* Begin Data for the task *
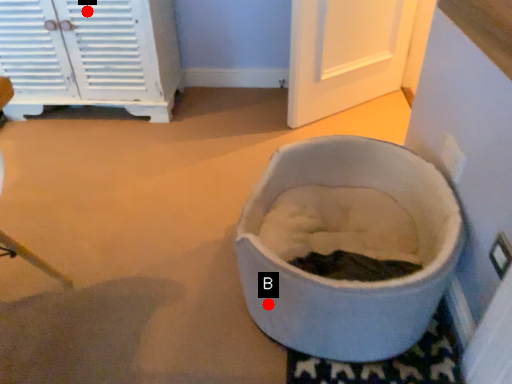
Question: Two points are circled on the image, labeled by A and B beside each circle. Which point appears farthest from the camera in this image?

Choices:
 (A) A is further
 (B) B is further

Answer: (A)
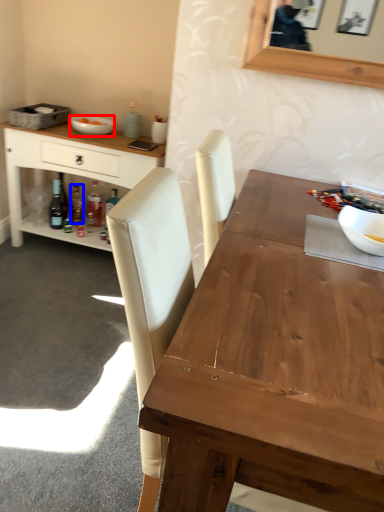
Question: Which object is closer to the camera taking this photo, bowl (highlighted by a red box) or bottle (highlighted by a blue box)?

Choices:
 (A) bowl
 (B) bottle

Answer: (A)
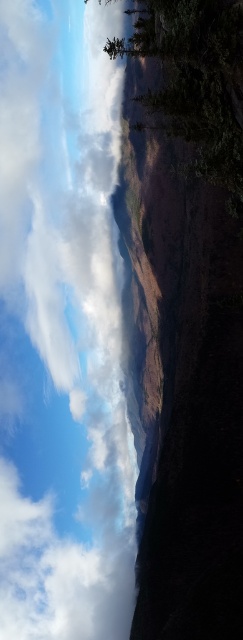
Looking at this image, is white fluffy cloud at upper left positioned in front of green matte tree at upper center?

That is False.

What do you see at coordinates (62, 330) in the screenshot? I see `white fluffy cloud at upper left` at bounding box center [62, 330].

At what (x,y) coordinates should I click in order to perform the action: click on white fluffy cloud at upper left. Please return your answer as a coordinate pair (x, y). Looking at the image, I should click on coord(62,330).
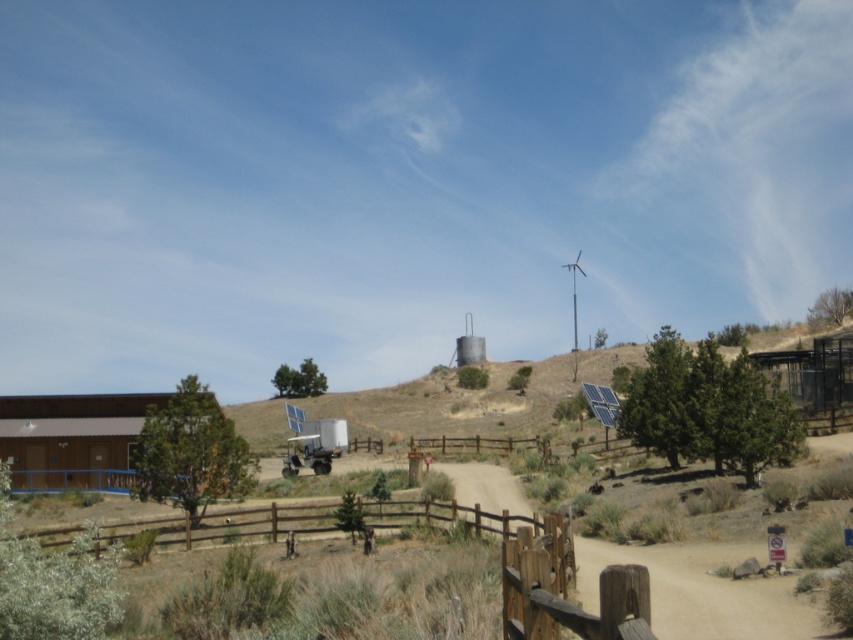
Is metallic gray silo at center to the right of white plastic wind turbine at upper center from the viewer's perspective?

No, metallic gray silo at center is not to the right of white plastic wind turbine at upper center.

Between point (463, 337) and point (575, 301), which one is positioned behind?

The point (575, 301) is behind.

Find the location of a particular element. The width and height of the screenshot is (853, 640). metallic gray silo at center is located at coordinates (469, 346).

Looking at this image, which is above, brown dirt hillside at center or metallic gray silo at center?

metallic gray silo at center is above.

Which is below, brown dirt hillside at center or metallic gray silo at center?

Positioned lower is brown dirt hillside at center.

Find the location of a particular element. The height and width of the screenshot is (640, 853). brown dirt hillside at center is located at coordinates (453, 404).

The width and height of the screenshot is (853, 640). I want to click on brown dirt hillside at center, so click(x=453, y=404).

Who is taller, wooden fence at lower center or metallic gray silo at center?

metallic gray silo at center

Does wooden fence at lower center have a larger size compared to metallic gray silo at center?

Yes.

Between point (398, 513) and point (465, 323), which one is positioned behind?

The point (465, 323) is behind.

I want to click on wooden fence at lower center, so click(x=554, y=579).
* End Data for the task *
● **What this task involves**: Rewrite everything from the line containing "Find the location of a particular element. The width" down to the line containing "metallic gray silo at center is above.", replacing "hillside" with "slope" and leaving all else unchanged.

● **Solved problem**:
Find the location of a particular element. The width and height of the screenshot is (853, 640). metallic gray silo at center is located at coordinates (469, 346).

Looking at this image, which is above, brown dirt slope at center or metallic gray silo at center?

metallic gray silo at center is above.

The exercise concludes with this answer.